» WHAT IS REQUIRED
For the records below, print the lines from the line with "purple dice: 9 -> 11" through the line with "white dice: 0 -> 1" exactly as written; include both end lines and exclude the rest.

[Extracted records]

|---|

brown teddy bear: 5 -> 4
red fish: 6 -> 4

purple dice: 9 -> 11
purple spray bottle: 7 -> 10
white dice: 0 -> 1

|---|

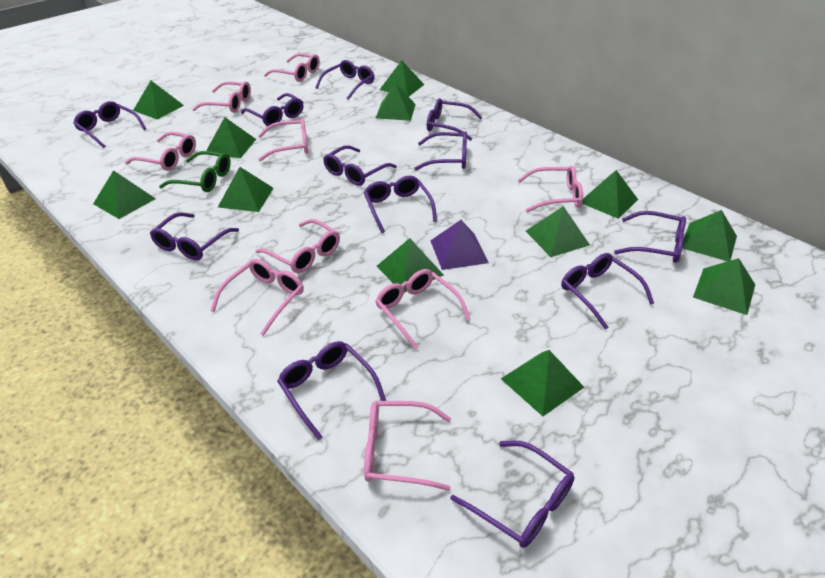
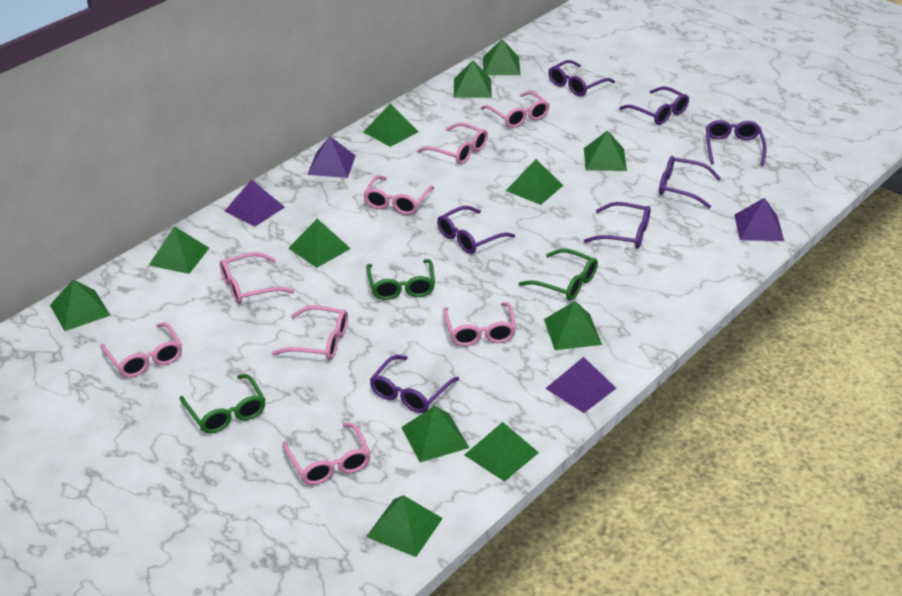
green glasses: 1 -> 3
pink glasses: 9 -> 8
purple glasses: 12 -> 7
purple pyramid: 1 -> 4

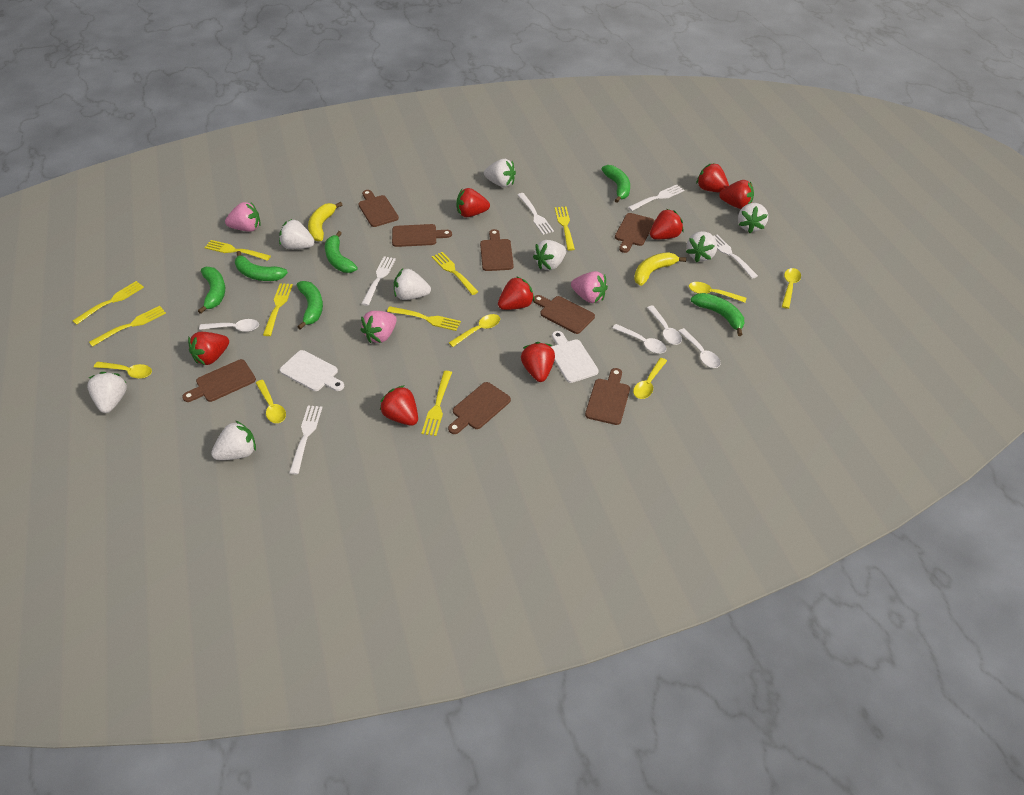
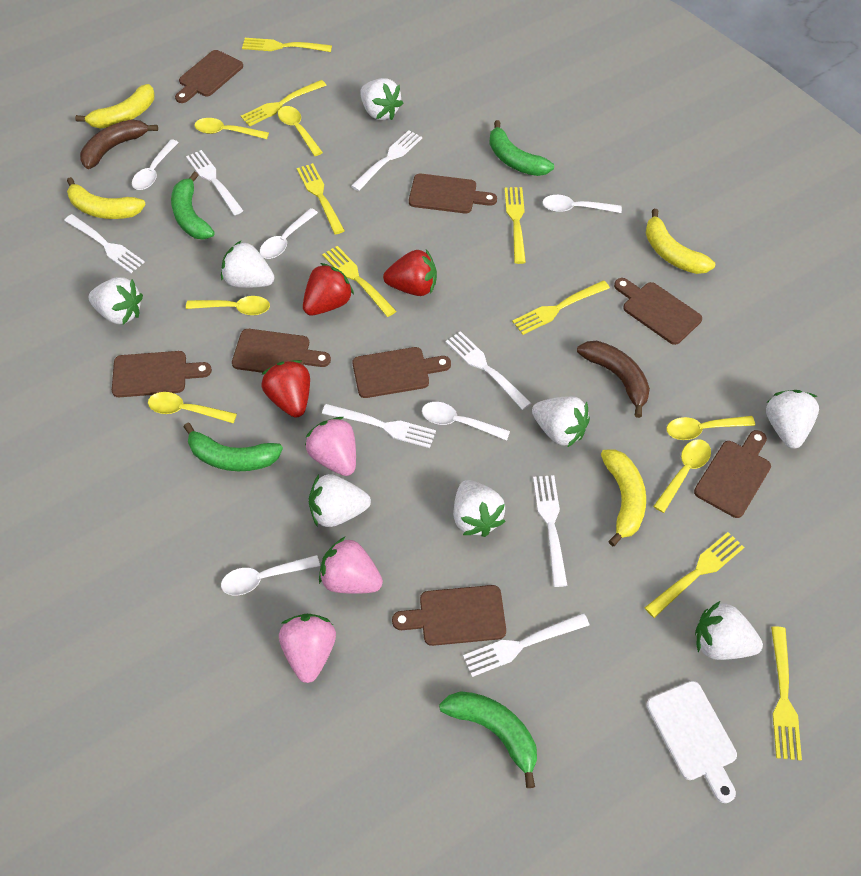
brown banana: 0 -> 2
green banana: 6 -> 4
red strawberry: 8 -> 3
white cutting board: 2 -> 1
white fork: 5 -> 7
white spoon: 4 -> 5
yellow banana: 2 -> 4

|---|

» TASK RESPONSE
purple dice: 9 -> 11
purple spray bottle: 7 -> 10
white dice: 0 -> 1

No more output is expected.